◆ BRIEF:
What is needed is an exact transcription of every record below.
SOURCE RECORDS: Begin
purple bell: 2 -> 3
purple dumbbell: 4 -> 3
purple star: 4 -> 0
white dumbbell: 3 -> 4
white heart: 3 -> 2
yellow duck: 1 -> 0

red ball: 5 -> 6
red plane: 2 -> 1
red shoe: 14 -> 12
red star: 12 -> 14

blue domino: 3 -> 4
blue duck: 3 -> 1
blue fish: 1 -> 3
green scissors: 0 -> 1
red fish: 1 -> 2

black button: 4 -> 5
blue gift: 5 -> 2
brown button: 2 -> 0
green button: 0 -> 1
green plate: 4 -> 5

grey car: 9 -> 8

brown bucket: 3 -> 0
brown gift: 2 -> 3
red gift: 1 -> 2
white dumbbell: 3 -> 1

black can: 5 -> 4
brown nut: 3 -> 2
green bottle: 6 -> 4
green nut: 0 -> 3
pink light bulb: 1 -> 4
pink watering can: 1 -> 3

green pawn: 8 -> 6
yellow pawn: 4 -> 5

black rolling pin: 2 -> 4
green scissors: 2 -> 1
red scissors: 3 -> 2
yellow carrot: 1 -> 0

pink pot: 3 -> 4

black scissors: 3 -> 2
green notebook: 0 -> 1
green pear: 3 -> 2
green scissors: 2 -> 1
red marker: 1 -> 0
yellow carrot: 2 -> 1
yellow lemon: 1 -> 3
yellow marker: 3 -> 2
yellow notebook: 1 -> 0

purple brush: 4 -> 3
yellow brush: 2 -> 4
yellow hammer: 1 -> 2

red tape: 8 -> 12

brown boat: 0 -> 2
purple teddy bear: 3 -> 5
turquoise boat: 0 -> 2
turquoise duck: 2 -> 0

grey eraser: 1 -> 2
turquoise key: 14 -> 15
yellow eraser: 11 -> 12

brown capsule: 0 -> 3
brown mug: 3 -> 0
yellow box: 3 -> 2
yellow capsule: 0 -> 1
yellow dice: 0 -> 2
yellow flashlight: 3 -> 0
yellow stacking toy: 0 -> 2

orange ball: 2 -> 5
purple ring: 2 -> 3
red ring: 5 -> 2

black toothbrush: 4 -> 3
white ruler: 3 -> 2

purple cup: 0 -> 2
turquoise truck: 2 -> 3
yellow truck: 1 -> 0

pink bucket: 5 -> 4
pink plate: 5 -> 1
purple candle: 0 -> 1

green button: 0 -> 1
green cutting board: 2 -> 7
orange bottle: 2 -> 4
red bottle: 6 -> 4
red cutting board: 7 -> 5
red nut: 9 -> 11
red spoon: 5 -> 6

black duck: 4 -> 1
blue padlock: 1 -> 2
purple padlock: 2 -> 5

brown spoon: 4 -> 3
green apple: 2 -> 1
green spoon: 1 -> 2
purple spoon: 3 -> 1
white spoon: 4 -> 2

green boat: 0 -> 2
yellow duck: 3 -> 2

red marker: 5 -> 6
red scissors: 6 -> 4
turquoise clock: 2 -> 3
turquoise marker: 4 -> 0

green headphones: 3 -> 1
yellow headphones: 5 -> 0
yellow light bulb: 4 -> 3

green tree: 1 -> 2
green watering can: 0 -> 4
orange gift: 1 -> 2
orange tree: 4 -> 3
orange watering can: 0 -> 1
SOURCE RECORDS: End
◆ RESPONSE TO THE TASK:
purple bell: 2 -> 3
purple dumbbell: 4 -> 3
purple star: 4 -> 0
white dumbbell: 3 -> 4
white heart: 3 -> 2
yellow duck: 1 -> 0

red ball: 5 -> 6
red plane: 2 -> 1
red shoe: 14 -> 12
red star: 12 -> 14

blue domino: 3 -> 4
blue duck: 3 -> 1
blue fish: 1 -> 3
green scissors: 0 -> 1
red fish: 1 -> 2

black button: 4 -> 5
blue gift: 5 -> 2
brown button: 2 -> 0
green button: 0 -> 1
green plate: 4 -> 5

grey car: 9 -> 8

brown bucket: 3 -> 0
brown gift: 2 -> 3
red gift: 1 -> 2
white dumbbell: 3 -> 1

black can: 5 -> 4
brown nut: 3 -> 2
green bottle: 6 -> 4
green nut: 0 -> 3
pink light bulb: 1 -> 4
pink watering can: 1 -> 3

green pawn: 8 -> 6
yellow pawn: 4 -> 5

black rolling pin: 2 -> 4
green scissors: 2 -> 1
red scissors: 3 -> 2
yellow carrot: 1 -> 0

pink pot: 3 -> 4

black scissors: 3 -> 2
green notebook: 0 -> 1
green pear: 3 -> 2
green scissors: 2 -> 1
red marker: 1 -> 0
yellow carrot: 2 -> 1
yellow lemon: 1 -> 3
yellow marker: 3 -> 2
yellow notebook: 1 -> 0

purple brush: 4 -> 3
yellow brush: 2 -> 4
yellow hammer: 1 -> 2

red tape: 8 -> 12

brown boat: 0 -> 2
purple teddy bear: 3 -> 5
turquoise boat: 0 -> 2
turquoise duck: 2 -> 0

grey eraser: 1 -> 2
turquoise key: 14 -> 15
yellow eraser: 11 -> 12

brown capsule: 0 -> 3
brown mug: 3 -> 0
yellow box: 3 -> 2
yellow capsule: 0 -> 1
yellow dice: 0 -> 2
yellow flashlight: 3 -> 0
yellow stacking toy: 0 -> 2

orange ball: 2 -> 5
purple ring: 2 -> 3
red ring: 5 -> 2

black toothbrush: 4 -> 3
white ruler: 3 -> 2

purple cup: 0 -> 2
turquoise truck: 2 -> 3
yellow truck: 1 -> 0

pink bucket: 5 -> 4
pink plate: 5 -> 1
purple candle: 0 -> 1

green button: 0 -> 1
green cutting board: 2 -> 7
orange bottle: 2 -> 4
red bottle: 6 -> 4
red cutting board: 7 -> 5
red nut: 9 -> 11
red spoon: 5 -> 6

black duck: 4 -> 1
blue padlock: 1 -> 2
purple padlock: 2 -> 5

brown spoon: 4 -> 3
green apple: 2 -> 1
green spoon: 1 -> 2
purple spoon: 3 -> 1
white spoon: 4 -> 2

green boat: 0 -> 2
yellow duck: 3 -> 2

red marker: 5 -> 6
red scissors: 6 -> 4
turquoise clock: 2 -> 3
turquoise marker: 4 -> 0

green headphones: 3 -> 1
yellow headphones: 5 -> 0
yellow light bulb: 4 -> 3

green tree: 1 -> 2
green watering can: 0 -> 4
orange gift: 1 -> 2
orange tree: 4 -> 3
orange watering can: 0 -> 1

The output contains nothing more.